(Dataset entries)

##############################

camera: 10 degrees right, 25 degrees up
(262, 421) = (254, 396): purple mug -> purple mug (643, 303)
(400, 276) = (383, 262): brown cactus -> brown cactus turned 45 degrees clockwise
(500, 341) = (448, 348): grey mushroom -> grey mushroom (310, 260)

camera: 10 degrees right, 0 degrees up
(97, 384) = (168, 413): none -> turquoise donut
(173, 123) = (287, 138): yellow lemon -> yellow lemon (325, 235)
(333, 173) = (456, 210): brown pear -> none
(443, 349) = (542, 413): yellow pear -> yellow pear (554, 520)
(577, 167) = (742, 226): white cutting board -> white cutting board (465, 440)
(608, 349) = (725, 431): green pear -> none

##############################

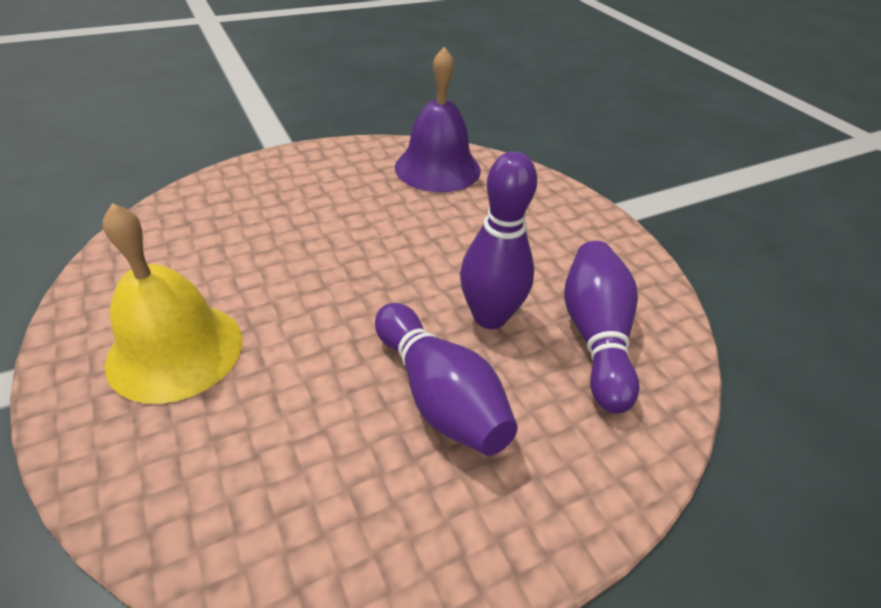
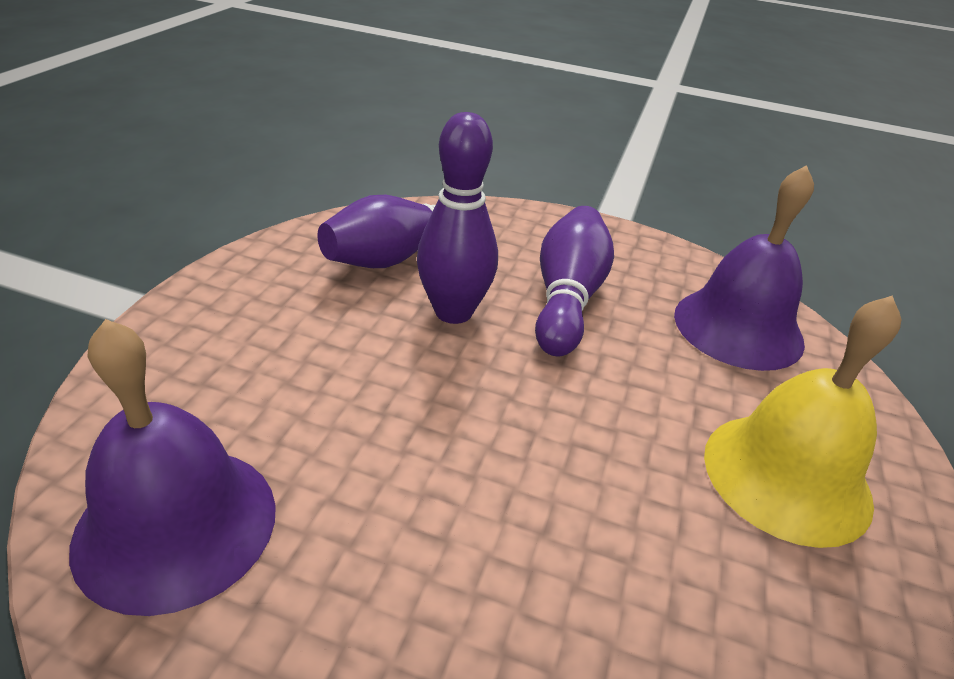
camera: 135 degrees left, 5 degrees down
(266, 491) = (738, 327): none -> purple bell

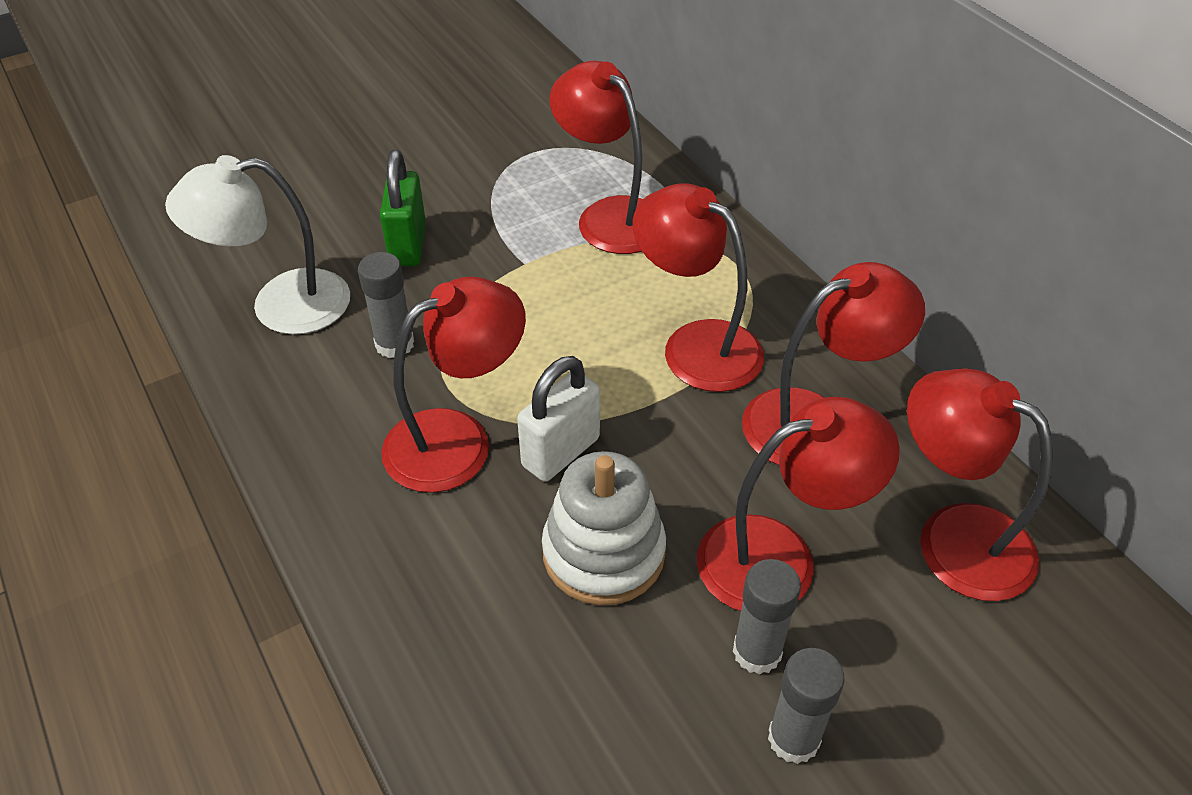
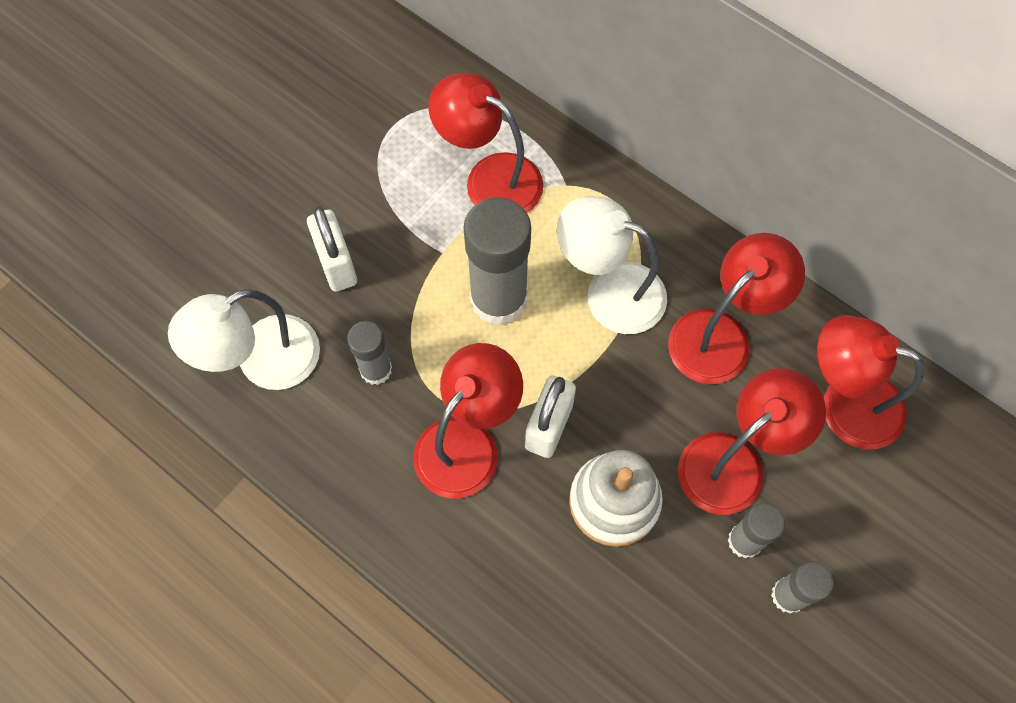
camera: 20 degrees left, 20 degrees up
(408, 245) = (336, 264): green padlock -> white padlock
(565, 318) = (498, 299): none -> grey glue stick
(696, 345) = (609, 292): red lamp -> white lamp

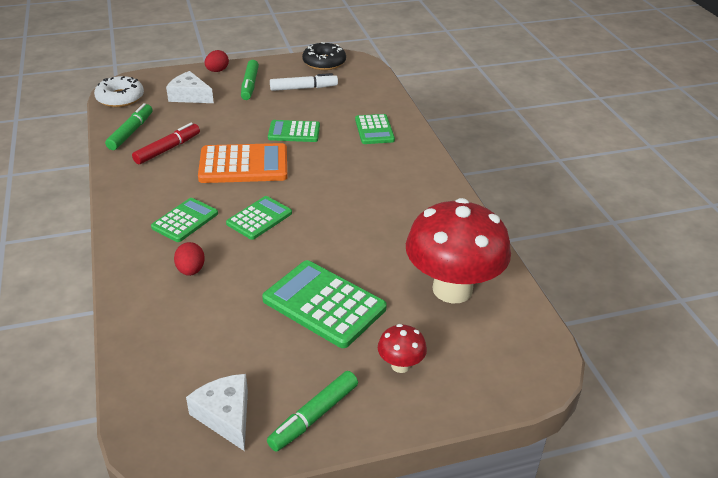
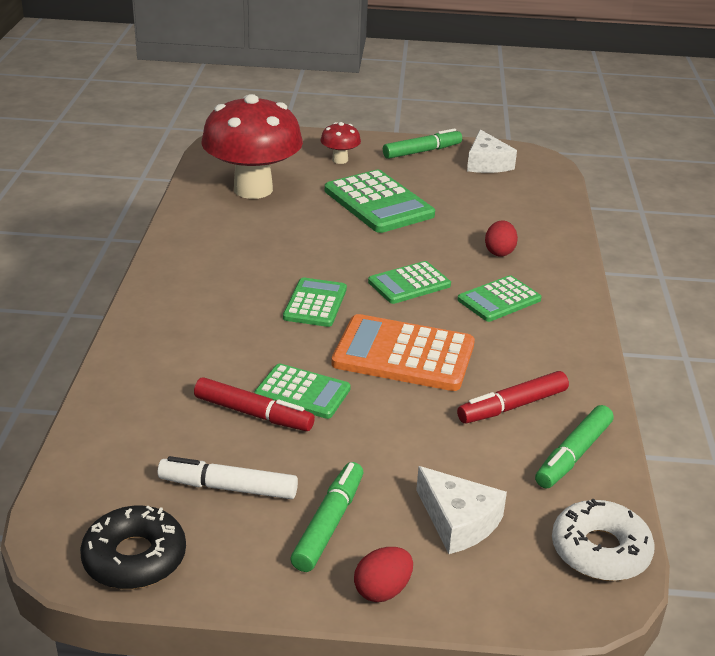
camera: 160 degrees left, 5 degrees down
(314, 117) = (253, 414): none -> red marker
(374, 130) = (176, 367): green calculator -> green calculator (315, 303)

##############################

# Directions for this task
Pull every line with "pear" from the records.

# Problem solution
(333, 173) = (456, 210): brown pear -> none
(443, 349) = (542, 413): yellow pear -> yellow pear (554, 520)
(608, 349) = (725, 431): green pear -> none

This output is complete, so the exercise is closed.